Where does the string "brush" occur in the entries below? Copy every line where it does.

:: RECORDED DATA ::

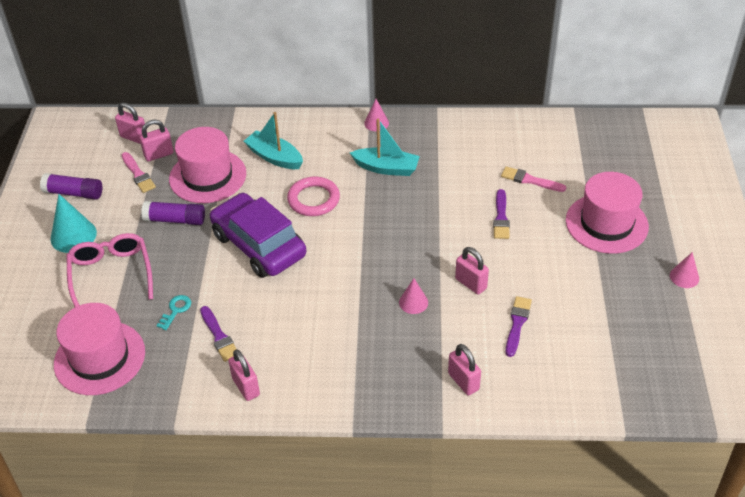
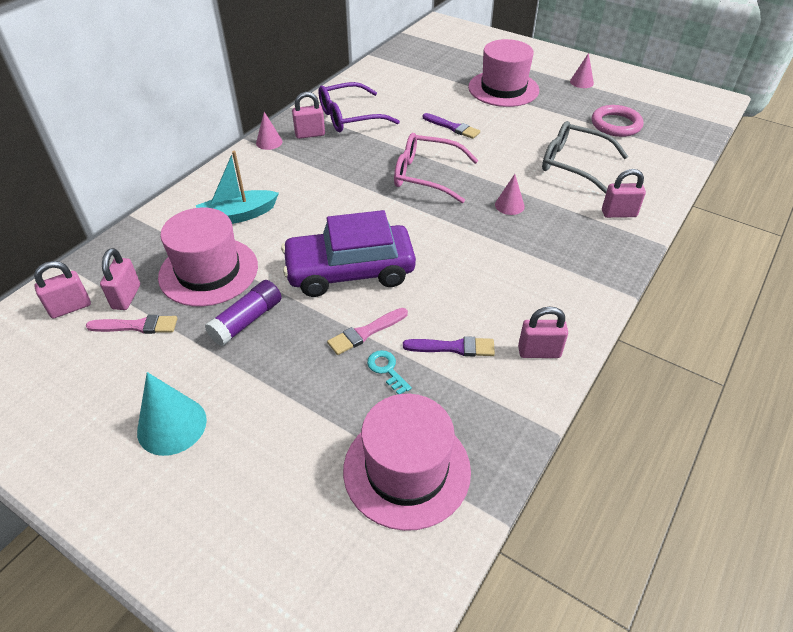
camera: 60 degrees left, 0 degrees up
(74, 193) = (96, 398): purple glue stick -> none
(111, 275) = (279, 410): pink glasses -> pink glasses (427, 175)
(313, 199) = (325, 213): pink ring -> pink ring (616, 124)
(386, 168) = (332, 158): turquoise boat -> none
(455, 148) = (350, 117): none -> purple glasses
(471, 283) = (513, 169): pink padlock -> pink padlock (310, 134)
(517, 324) = (574, 164): purple brush -> grey glasses
(530, 180) = (425, 100): pink brush -> pink brush (365, 332)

:::

** TASK OUTPUT **
(517, 324) = (574, 164): purple brush -> grey glasses
(530, 180) = (425, 100): pink brush -> pink brush (365, 332)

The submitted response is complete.